**Data for this exercise:**
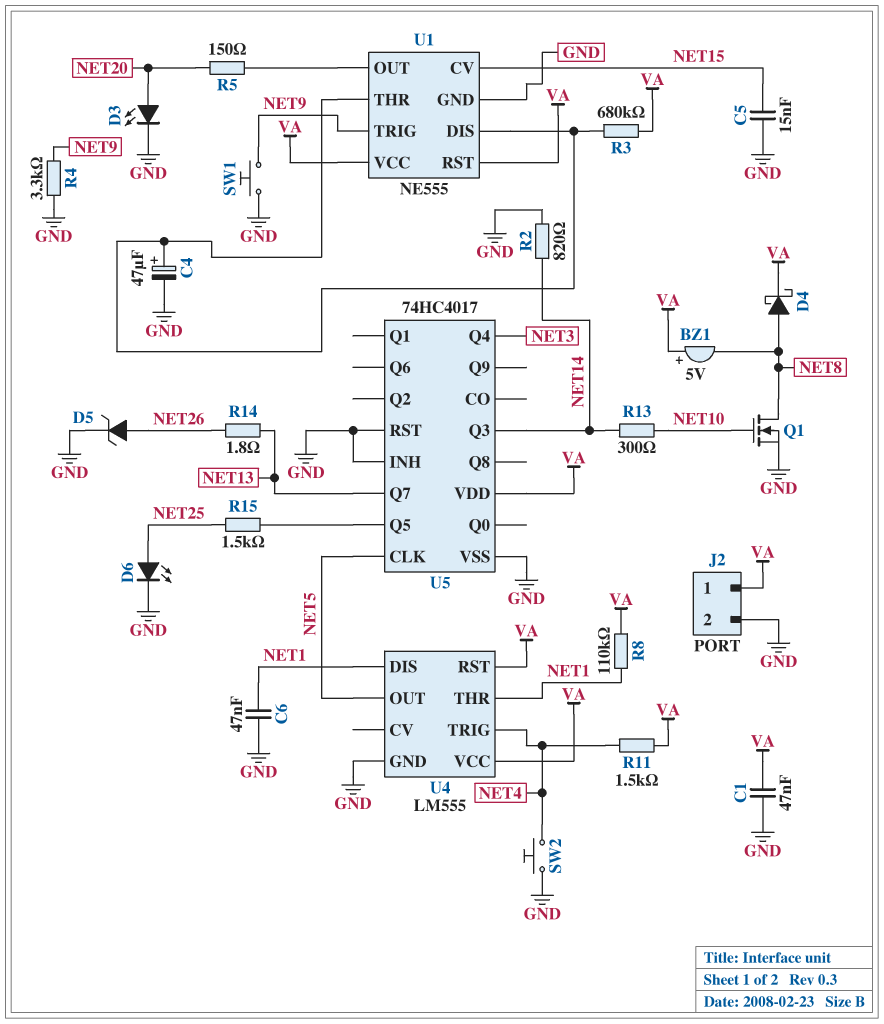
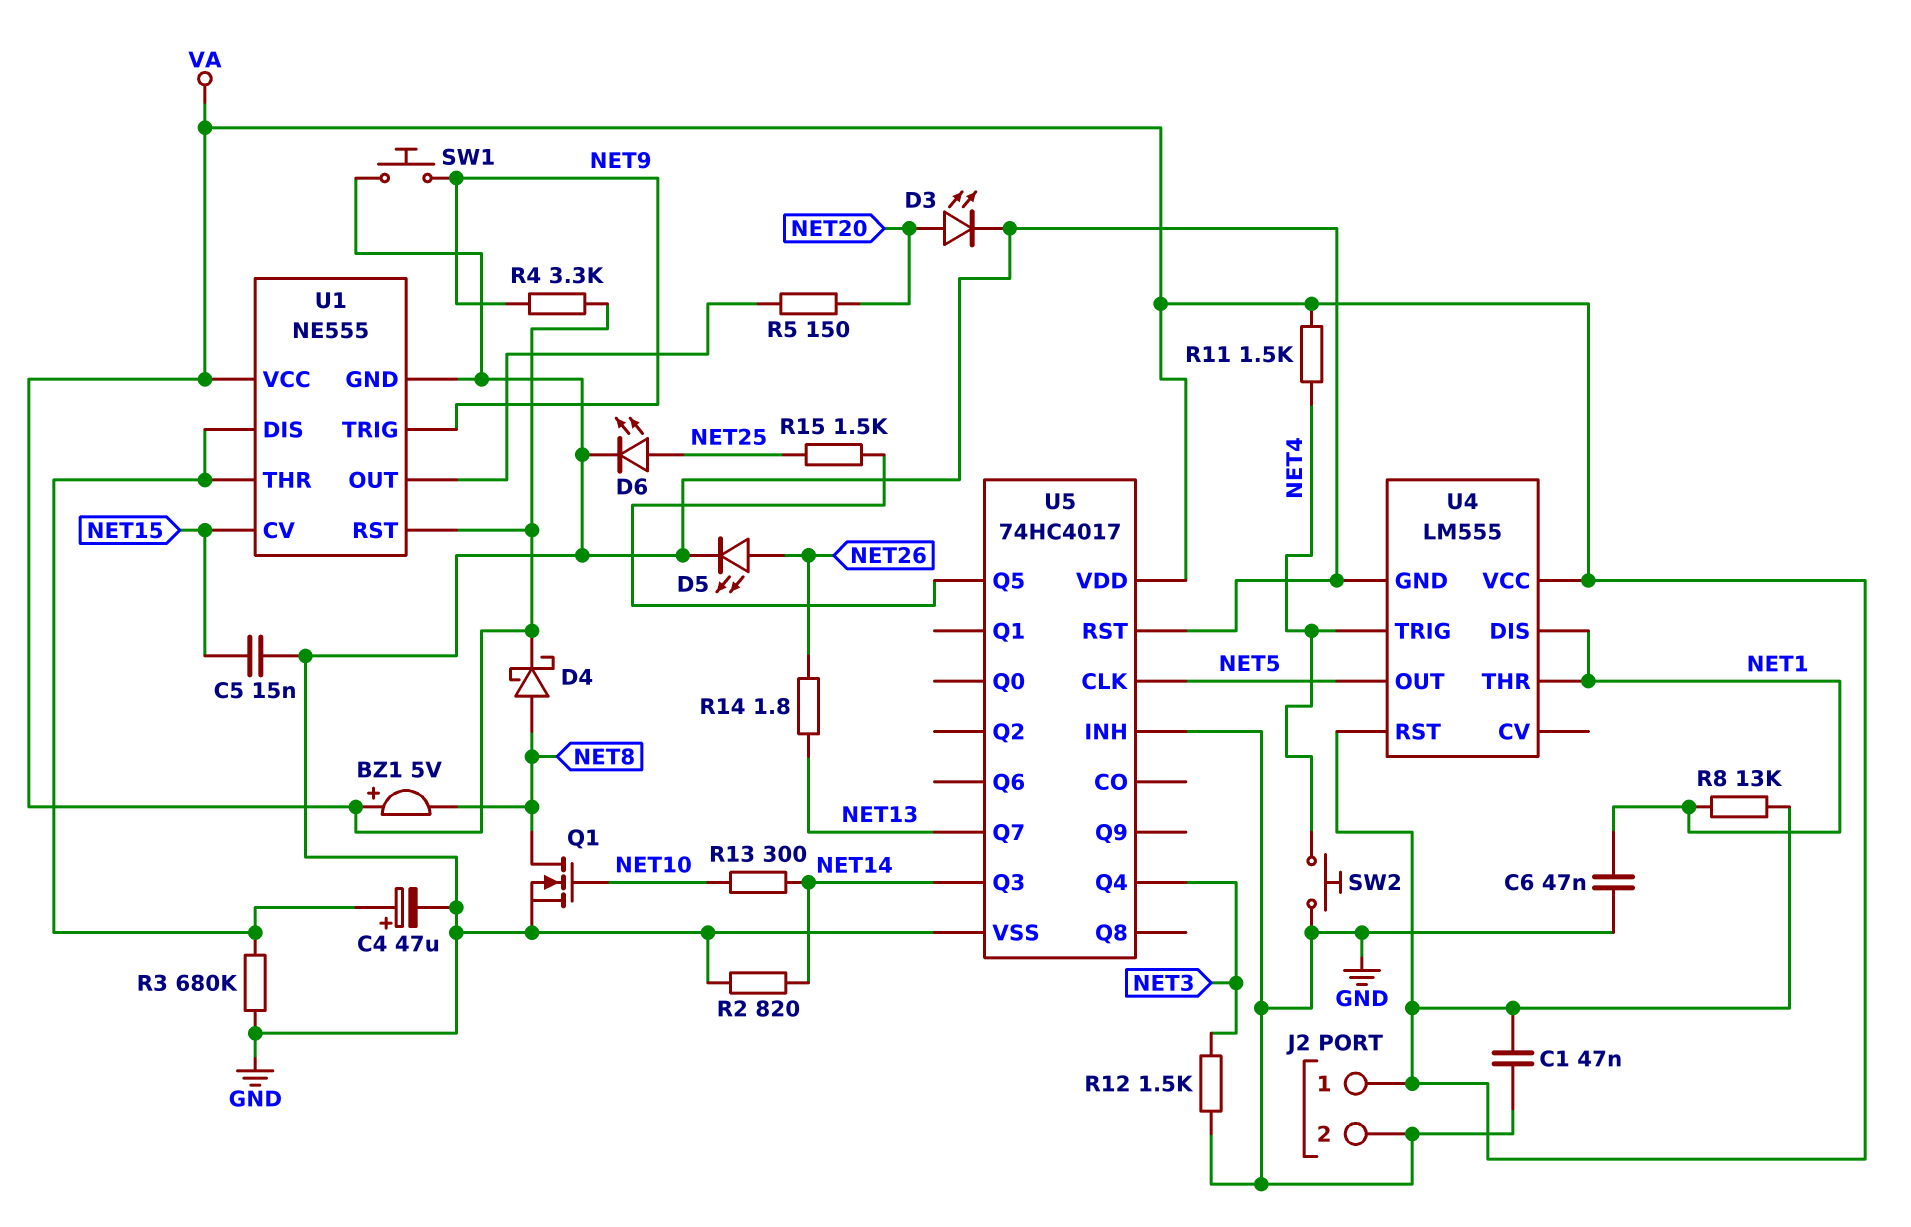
D5: zener (A NET26, K GND) -> LED (A NET26, K GND)
R3: 680k (U1/DIS, VA) -> 680k (GND, U1/DIS)
R4: 3.3k (GND, NET9) -> 3.3k (NET9, VA)
R8: 110k (NET1, VA) -> 13k (NET1, VA)
R12: none -> 1.5k (GND, NET3)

**Work to complete:** The copy you produce must match the entries above exactly, except that it has no pictures.

**Written response:**
D5: zener (A NET26, K GND) -> LED (A NET26, K GND)
R3: 680k (U1/DIS, VA) -> 680k (GND, U1/DIS)
R4: 3.3k (GND, NET9) -> 3.3k (NET9, VA)
R8: 110k (NET1, VA) -> 13k (NET1, VA)
R12: none -> 1.5k (GND, NET3)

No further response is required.